-- Listed records follows --

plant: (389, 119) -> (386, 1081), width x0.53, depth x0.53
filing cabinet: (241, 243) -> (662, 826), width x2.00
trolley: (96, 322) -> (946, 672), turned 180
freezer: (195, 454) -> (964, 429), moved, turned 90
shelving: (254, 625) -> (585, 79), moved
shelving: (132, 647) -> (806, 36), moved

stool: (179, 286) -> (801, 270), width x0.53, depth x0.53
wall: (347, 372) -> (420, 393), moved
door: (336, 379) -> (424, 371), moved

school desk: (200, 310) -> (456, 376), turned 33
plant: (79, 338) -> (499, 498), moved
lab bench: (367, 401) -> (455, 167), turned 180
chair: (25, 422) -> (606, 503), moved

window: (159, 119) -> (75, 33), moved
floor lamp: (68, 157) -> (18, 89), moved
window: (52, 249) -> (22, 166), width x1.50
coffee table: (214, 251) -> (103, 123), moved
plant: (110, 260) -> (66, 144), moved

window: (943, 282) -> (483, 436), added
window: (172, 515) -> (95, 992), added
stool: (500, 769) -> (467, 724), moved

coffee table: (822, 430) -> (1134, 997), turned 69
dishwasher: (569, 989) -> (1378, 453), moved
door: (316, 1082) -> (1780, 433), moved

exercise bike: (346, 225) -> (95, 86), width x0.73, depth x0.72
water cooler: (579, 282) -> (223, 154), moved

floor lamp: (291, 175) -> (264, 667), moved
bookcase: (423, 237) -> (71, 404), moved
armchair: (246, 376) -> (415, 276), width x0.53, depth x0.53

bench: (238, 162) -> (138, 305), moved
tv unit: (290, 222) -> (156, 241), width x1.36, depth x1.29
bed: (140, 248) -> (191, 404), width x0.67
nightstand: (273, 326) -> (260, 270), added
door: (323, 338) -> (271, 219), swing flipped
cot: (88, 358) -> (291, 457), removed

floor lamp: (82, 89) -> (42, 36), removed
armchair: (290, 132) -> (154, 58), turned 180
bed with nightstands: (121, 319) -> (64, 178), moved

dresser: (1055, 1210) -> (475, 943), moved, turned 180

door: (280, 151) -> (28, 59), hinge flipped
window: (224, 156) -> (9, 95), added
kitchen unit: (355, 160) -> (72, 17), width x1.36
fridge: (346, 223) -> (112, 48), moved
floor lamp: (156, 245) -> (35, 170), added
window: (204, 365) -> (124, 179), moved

-- Listed records concluded --

The required answer is the complete data, repeated exactly.

plant: (389, 119) -> (386, 1081), width x0.53, depth x0.53
filing cabinet: (241, 243) -> (662, 826), width x2.00
trolley: (96, 322) -> (946, 672), turned 180
freezer: (195, 454) -> (964, 429), moved, turned 90
shelving: (254, 625) -> (585, 79), moved
shelving: (132, 647) -> (806, 36), moved

stool: (179, 286) -> (801, 270), width x0.53, depth x0.53
wall: (347, 372) -> (420, 393), moved
door: (336, 379) -> (424, 371), moved

school desk: (200, 310) -> (456, 376), turned 33
plant: (79, 338) -> (499, 498), moved
lab bench: (367, 401) -> (455, 167), turned 180
chair: (25, 422) -> (606, 503), moved

window: (159, 119) -> (75, 33), moved
floor lamp: (68, 157) -> (18, 89), moved
window: (52, 249) -> (22, 166), width x1.50
coffee table: (214, 251) -> (103, 123), moved
plant: (110, 260) -> (66, 144), moved

window: (943, 282) -> (483, 436), added
window: (172, 515) -> (95, 992), added
stool: (500, 769) -> (467, 724), moved

coffee table: (822, 430) -> (1134, 997), turned 69
dishwasher: (569, 989) -> (1378, 453), moved
door: (316, 1082) -> (1780, 433), moved

exercise bike: (346, 225) -> (95, 86), width x0.73, depth x0.72
water cooler: (579, 282) -> (223, 154), moved

floor lamp: (291, 175) -> (264, 667), moved
bookcase: (423, 237) -> (71, 404), moved
armchair: (246, 376) -> (415, 276), width x0.53, depth x0.53

bench: (238, 162) -> (138, 305), moved
tv unit: (290, 222) -> (156, 241), width x1.36, depth x1.29
bed: (140, 248) -> (191, 404), width x0.67
nightstand: (273, 326) -> (260, 270), added
door: (323, 338) -> (271, 219), swing flipped
cot: (88, 358) -> (291, 457), removed

floor lamp: (82, 89) -> (42, 36), removed
armchair: (290, 132) -> (154, 58), turned 180
bed with nightstands: (121, 319) -> (64, 178), moved

dresser: (1055, 1210) -> (475, 943), moved, turned 180

door: (280, 151) -> (28, 59), hinge flipped
window: (224, 156) -> (9, 95), added
kitchen unit: (355, 160) -> (72, 17), width x1.36
fridge: (346, 223) -> (112, 48), moved
floor lamp: (156, 245) -> (35, 170), added
window: (204, 365) -> (124, 179), moved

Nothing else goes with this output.